Data for analysis:
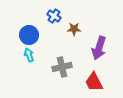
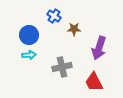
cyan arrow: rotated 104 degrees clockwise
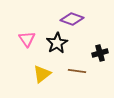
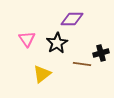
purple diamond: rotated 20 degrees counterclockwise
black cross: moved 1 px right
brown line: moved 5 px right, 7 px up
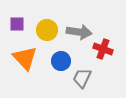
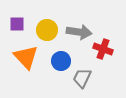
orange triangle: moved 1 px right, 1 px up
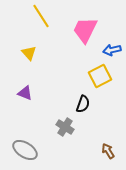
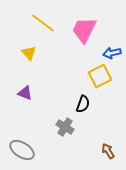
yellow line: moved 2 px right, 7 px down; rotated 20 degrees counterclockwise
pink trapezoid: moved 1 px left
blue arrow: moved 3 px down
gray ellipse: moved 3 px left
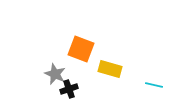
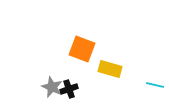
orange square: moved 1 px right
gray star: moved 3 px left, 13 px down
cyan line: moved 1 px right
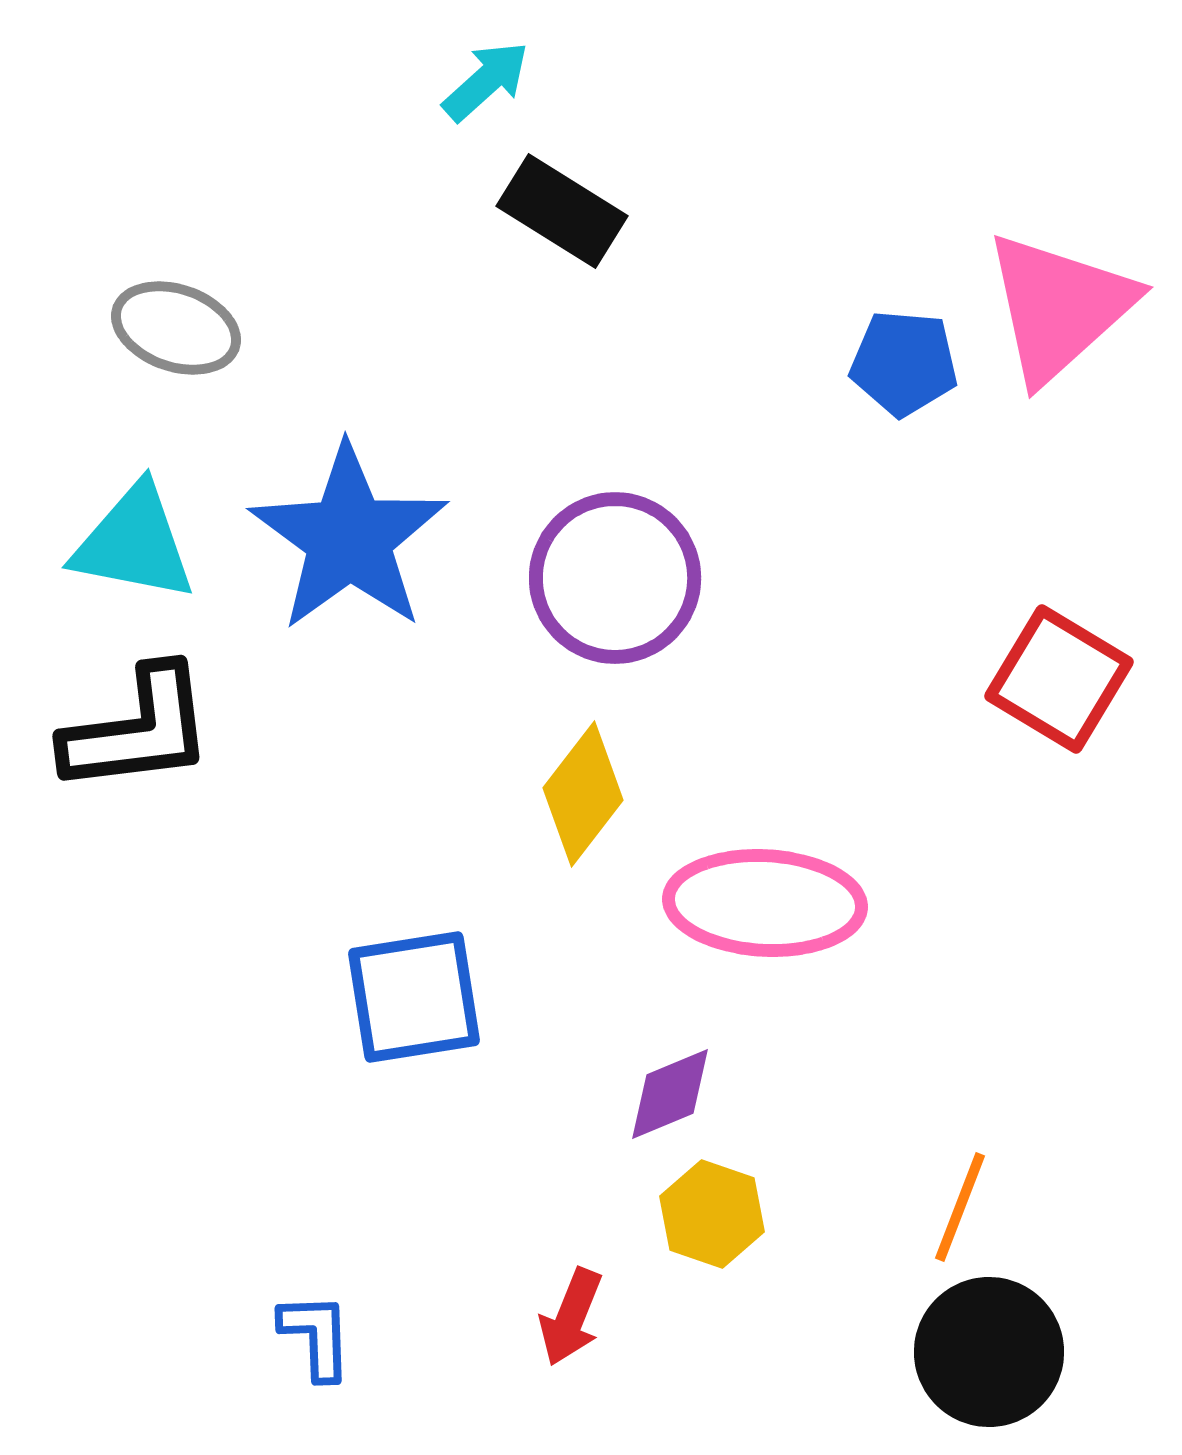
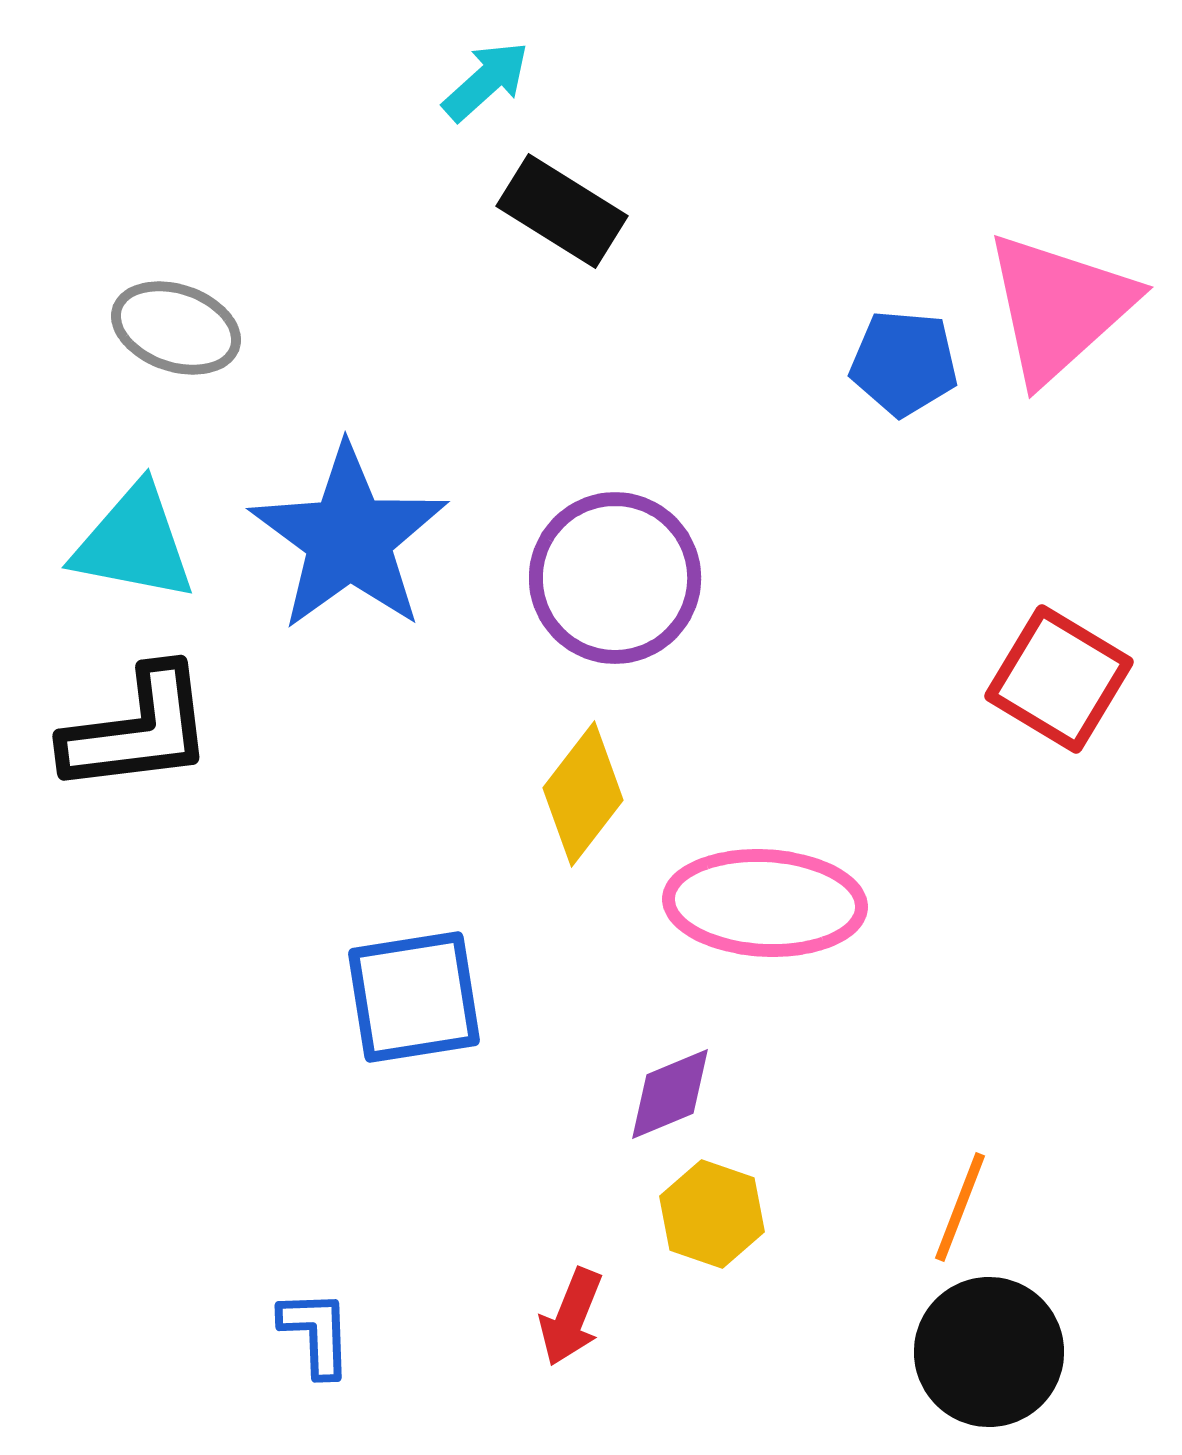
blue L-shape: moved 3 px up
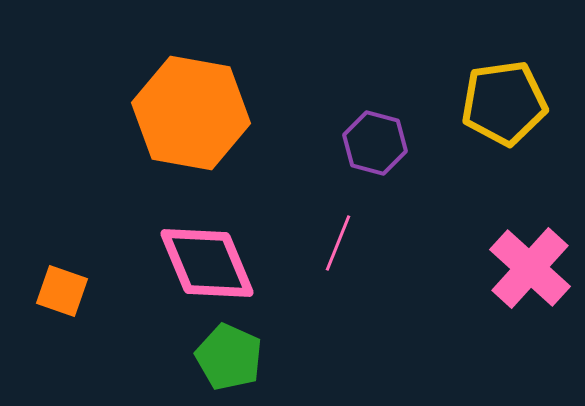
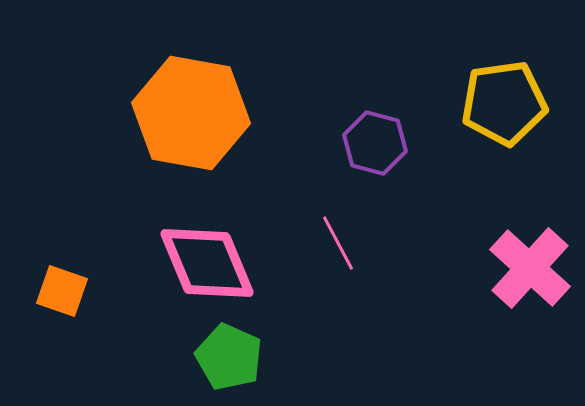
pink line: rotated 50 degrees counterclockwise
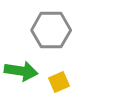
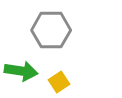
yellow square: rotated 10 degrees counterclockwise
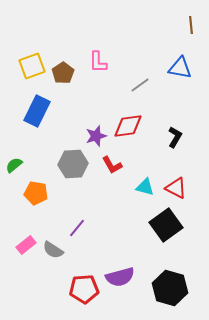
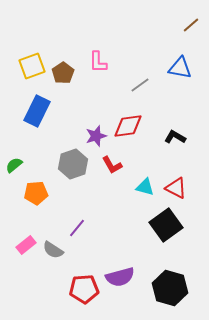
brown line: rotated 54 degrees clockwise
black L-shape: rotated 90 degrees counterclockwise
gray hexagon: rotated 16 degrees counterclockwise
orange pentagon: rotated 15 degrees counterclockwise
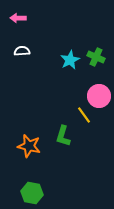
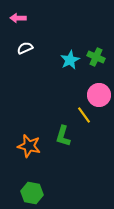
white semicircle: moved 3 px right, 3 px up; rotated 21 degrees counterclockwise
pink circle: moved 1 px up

Requirement:
Print every line above exactly as given, but not the pictures.

Response area:
cyan arrow: rotated 104 degrees clockwise
purple diamond: rotated 20 degrees counterclockwise
black cross: moved 1 px right
brown line: moved 5 px right, 7 px up
orange triangle: moved 1 px right, 1 px up
yellow line: moved 2 px right, 7 px down; rotated 20 degrees counterclockwise
pink trapezoid: moved 1 px left
blue arrow: moved 3 px down
gray ellipse: moved 3 px left
orange square: moved 1 px right
gray star: moved 3 px left, 13 px down
cyan line: moved 1 px right
blue L-shape: moved 3 px up
pink line: rotated 50 degrees counterclockwise
yellow square: rotated 10 degrees counterclockwise
brown line: rotated 54 degrees clockwise
black L-shape: rotated 90 degrees counterclockwise
gray hexagon: rotated 16 degrees counterclockwise
orange pentagon: rotated 15 degrees counterclockwise
white semicircle: moved 3 px right, 3 px up; rotated 21 degrees counterclockwise
pink circle: moved 1 px up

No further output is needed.